Nothing but the pictures should be dropped; repeat the rest of the data below exactly.

## Dataset section
- Opening Delimiter -
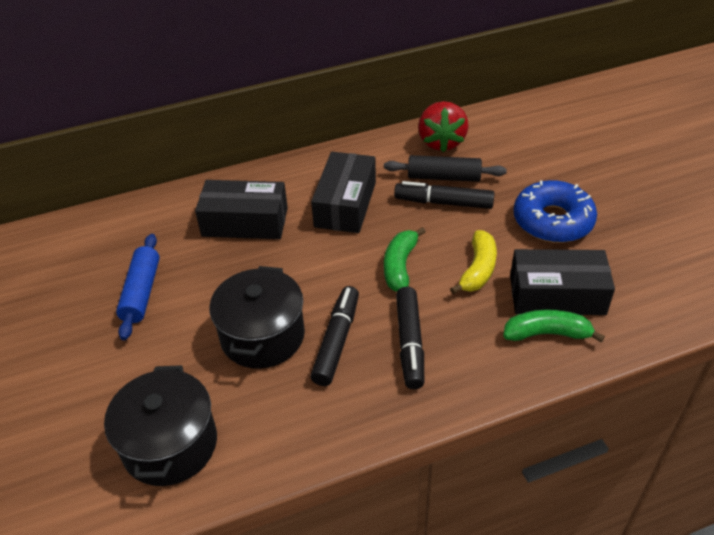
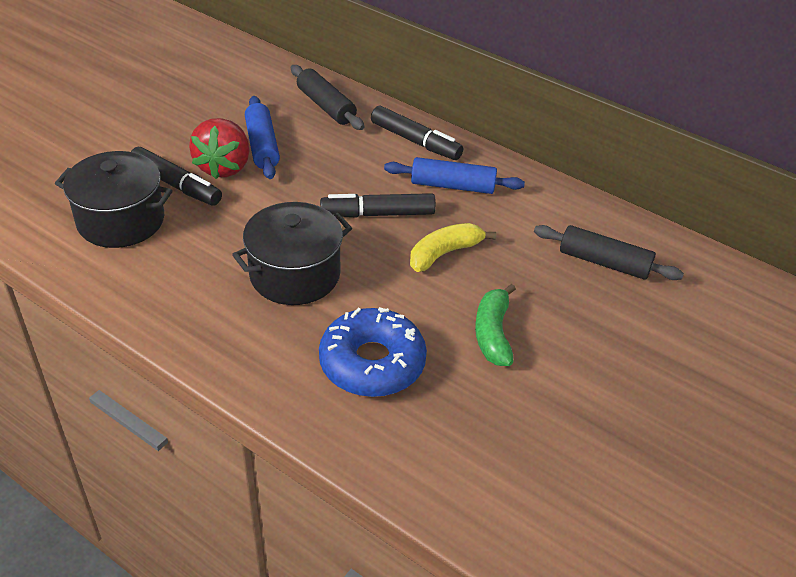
black box: 3 -> 0
black rolling pin: 1 -> 2
blue rolling pin: 1 -> 2
green banana: 2 -> 1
- Closing Delimiter -
## Task output
black box: 3 -> 0
black rolling pin: 1 -> 2
blue rolling pin: 1 -> 2
green banana: 2 -> 1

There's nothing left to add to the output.